-------- MATERIAL FOR THIS TASK --------

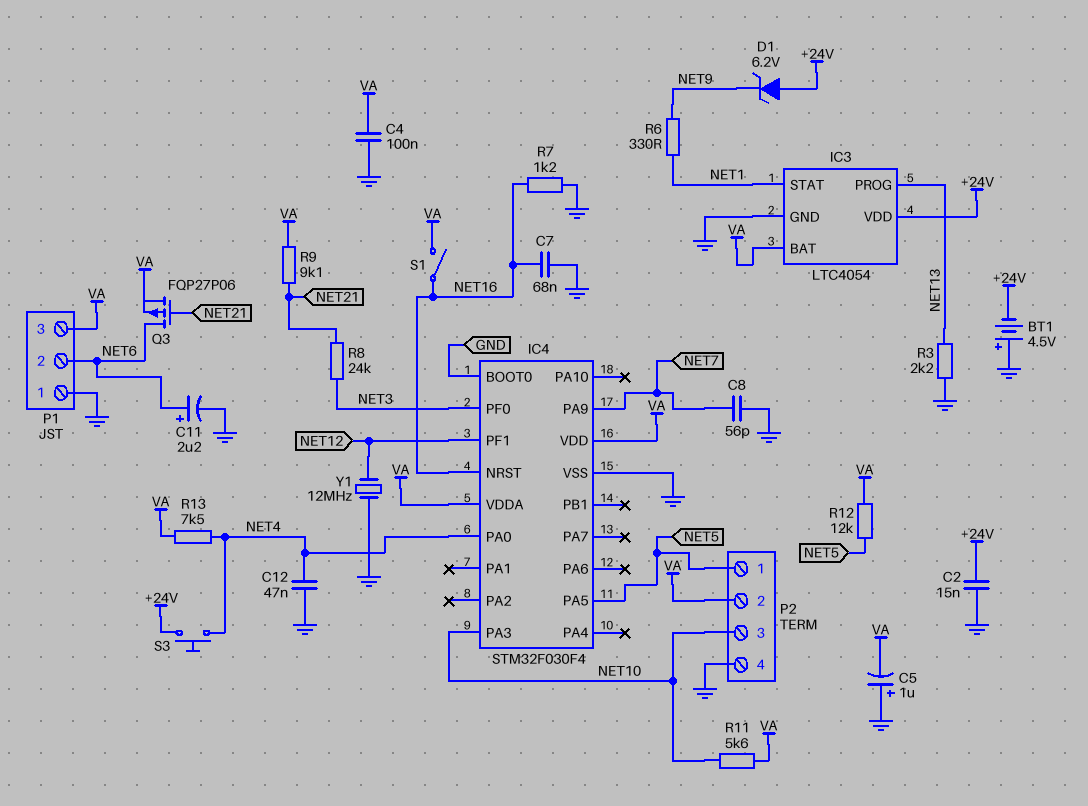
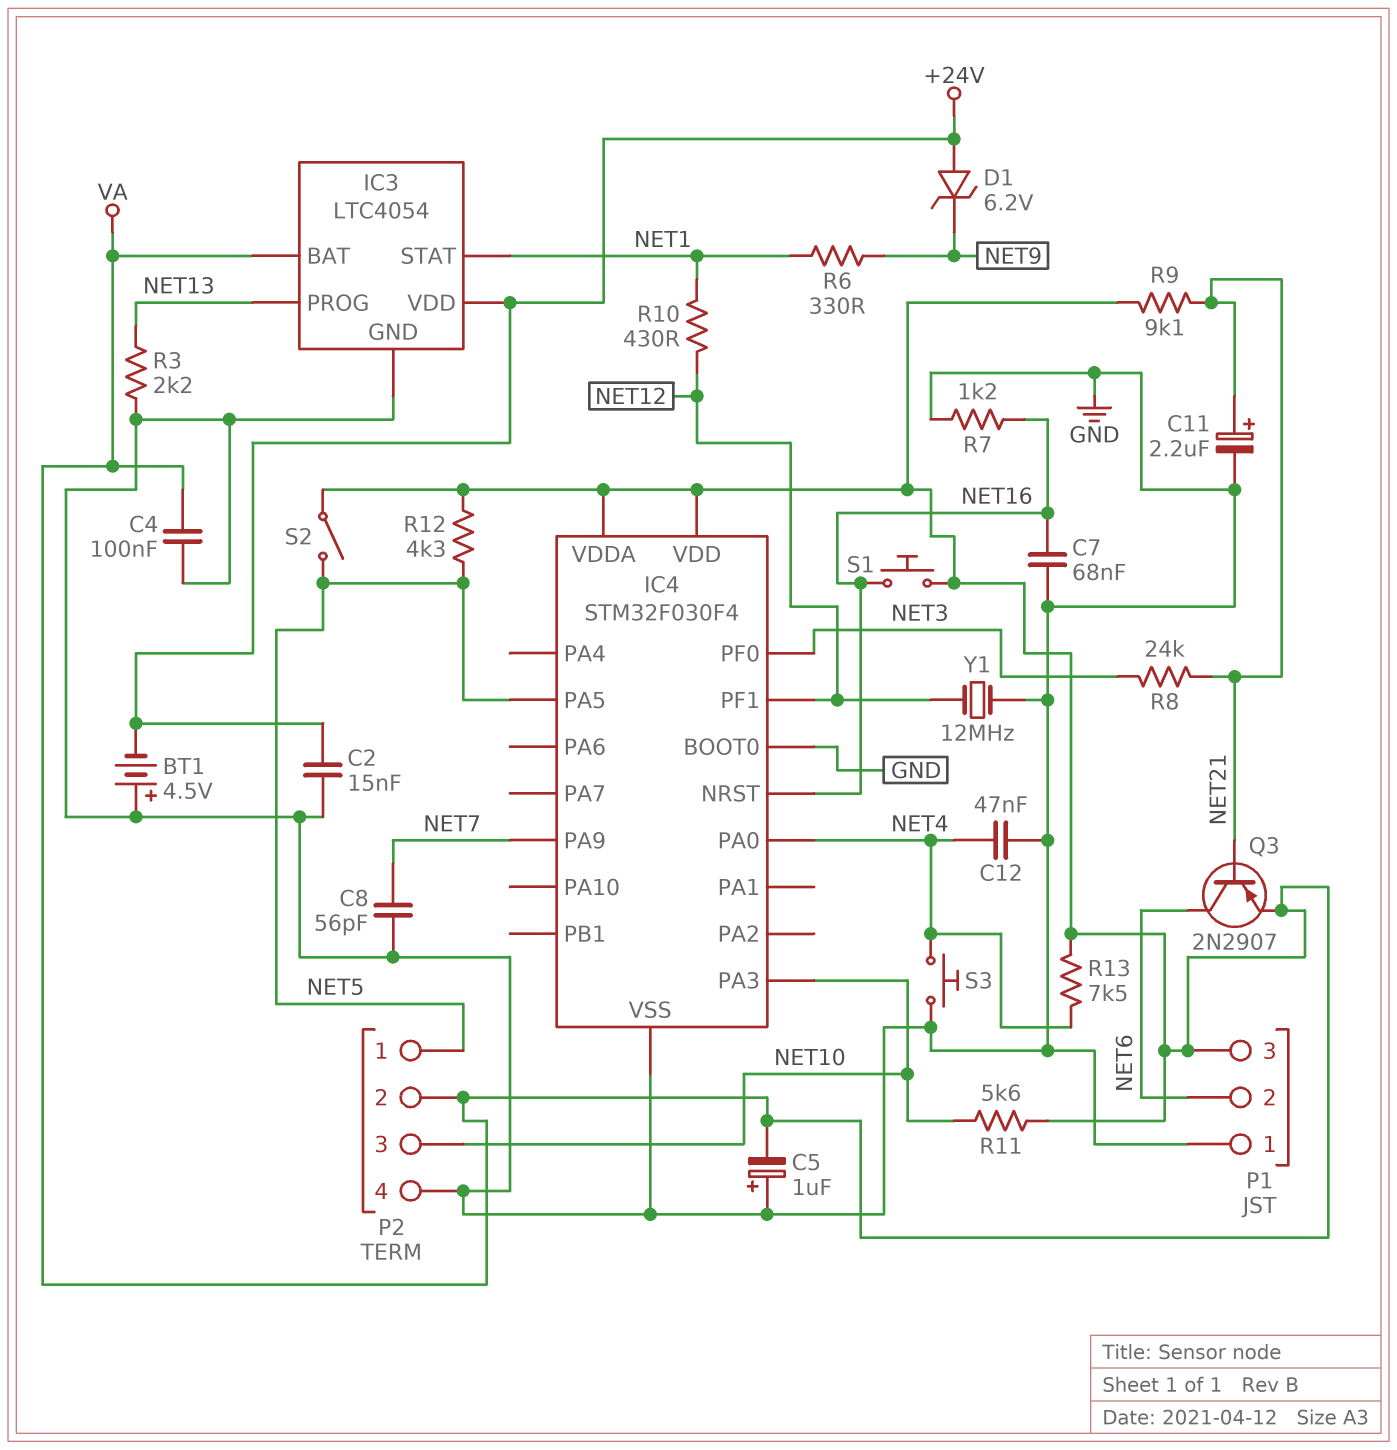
C11: 2.2uF (plus NET6, minus GND) -> 2.2uF (plus NET21, minus GND)
Q3: PMOS FQP27P06 (G NET21, D NET6, S VA) -> PNP 2N2907 (B NET21, C NET6, E VA)
R10: none -> 430 (NET1, NET12)
R12: 12k (NET5, VA) -> 4.3k (NET5, VA)
S1: switch (NET16, VA) -> button (NET16, VA)
S2: none -> switch (NET5, VA)
S3: button (+24V, NET4) -> button (GND, NET4)

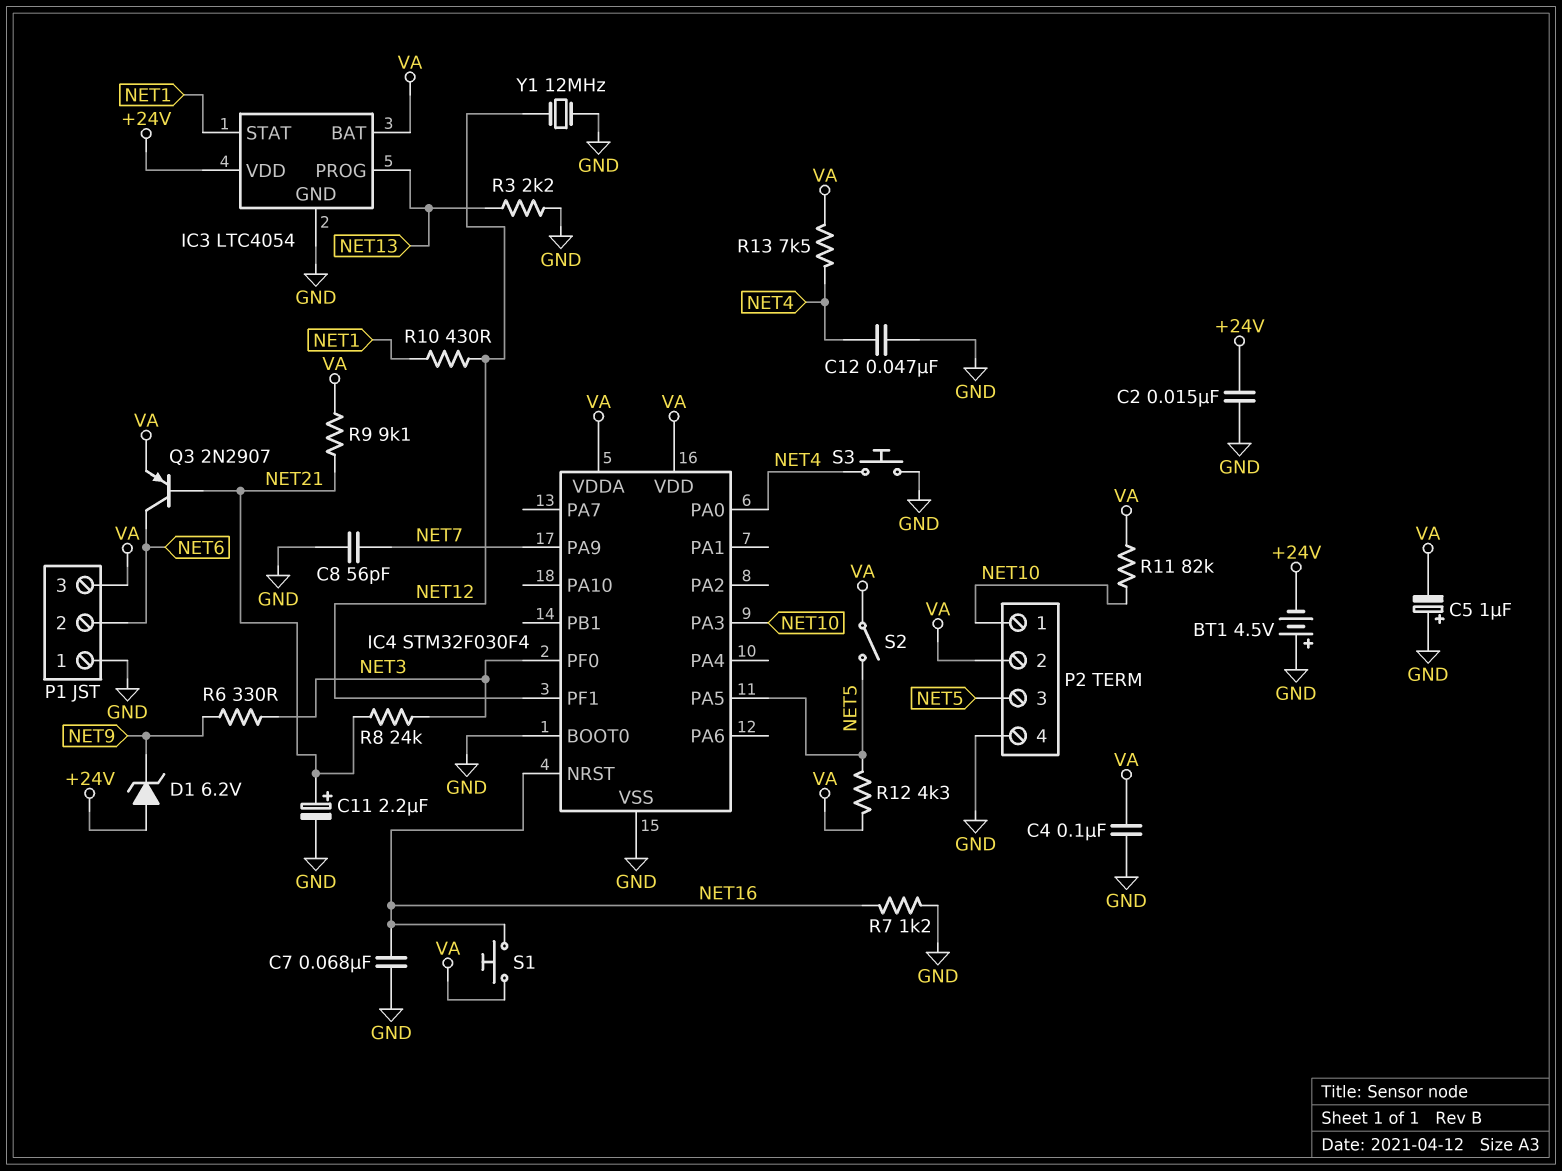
P2 pin 1: NET5 -> NET10
P2 pin 3: NET10 -> NET5
R6: 330 (NET1, NET9) -> 330 (NET3, NET9)
R11: 5.6k (NET10, VA) -> 82k (NET10, VA)

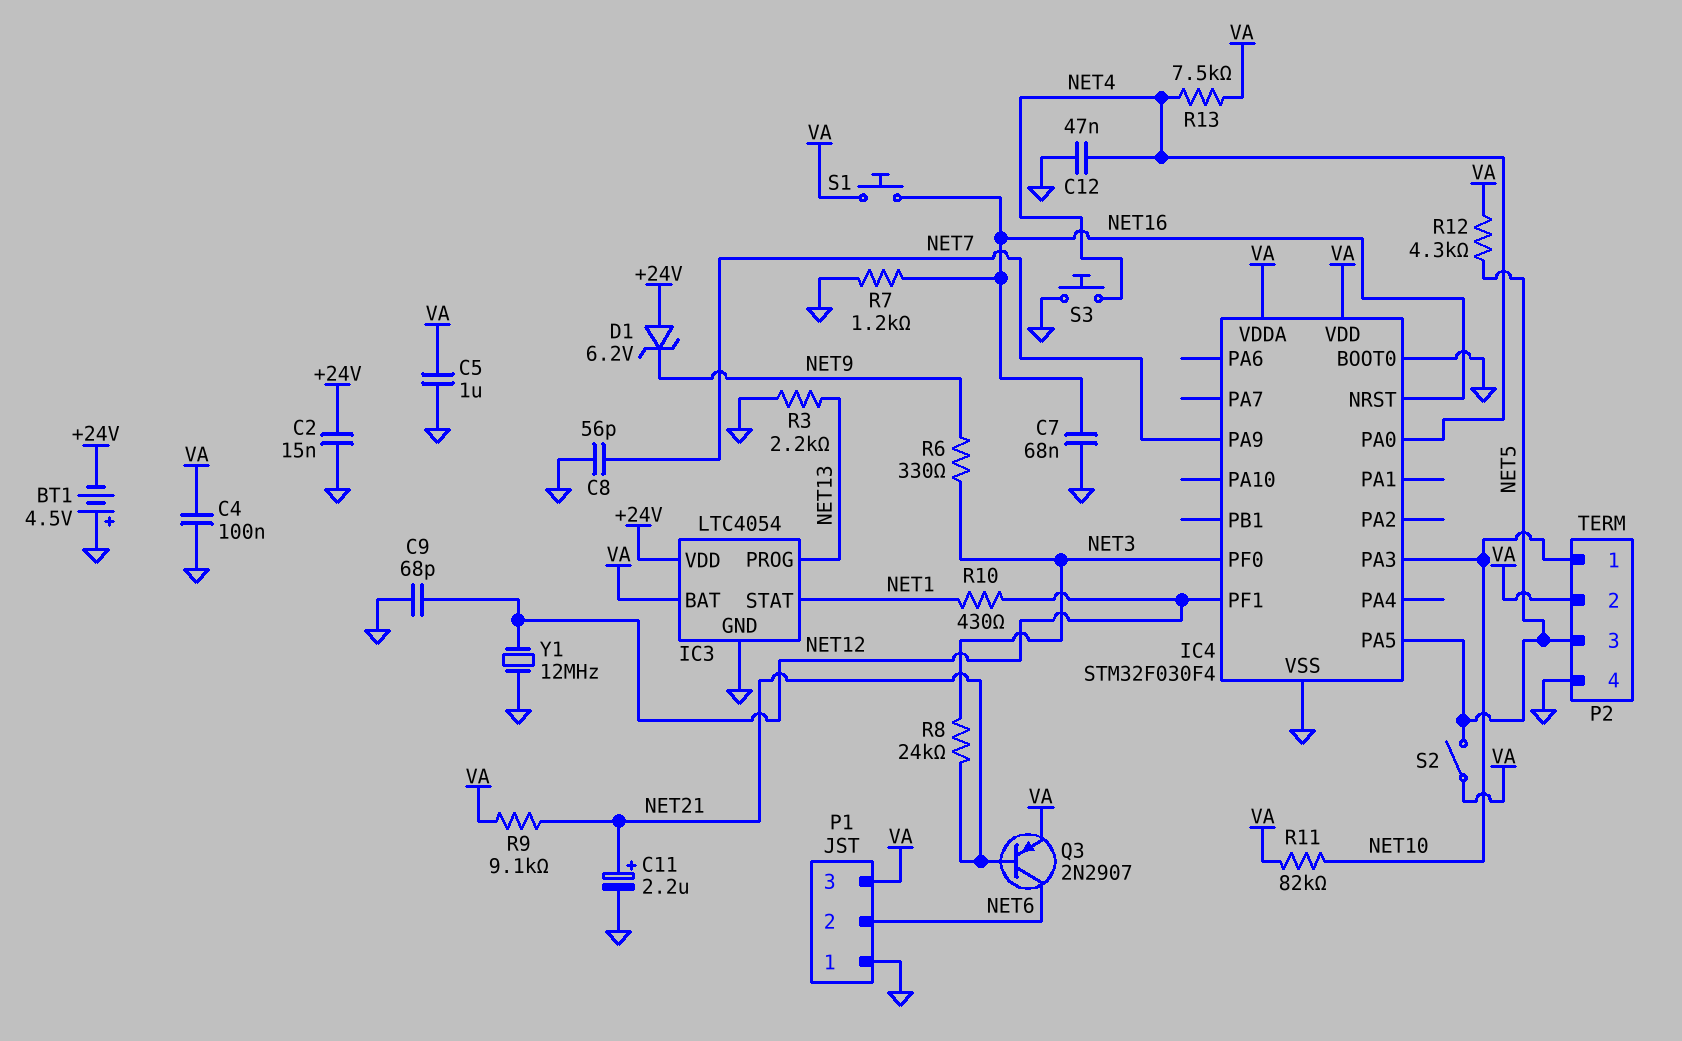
C5: 1uF (plus GND, minus VA) -> 1uF (GND, VA)
C9: none -> 68pF (GND, NET12)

--------

### TASK DESCRIPTION
Set the records down again exactly as given, and leave the pictures out.

### SOLUTION
C11: 2.2uF (plus NET6, minus GND) -> 2.2uF (plus NET21, minus GND)
Q3: PMOS FQP27P06 (G NET21, D NET6, S VA) -> PNP 2N2907 (B NET21, C NET6, E VA)
R10: none -> 430 (NET1, NET12)
R12: 12k (NET5, VA) -> 4.3k (NET5, VA)
S1: switch (NET16, VA) -> button (NET16, VA)
S2: none -> switch (NET5, VA)
S3: button (+24V, NET4) -> button (GND, NET4)

P2 pin 1: NET5 -> NET10
P2 pin 3: NET10 -> NET5
R6: 330 (NET1, NET9) -> 330 (NET3, NET9)
R11: 5.6k (NET10, VA) -> 82k (NET10, VA)

C5: 1uF (plus GND, minus VA) -> 1uF (GND, VA)
C9: none -> 68pF (GND, NET12)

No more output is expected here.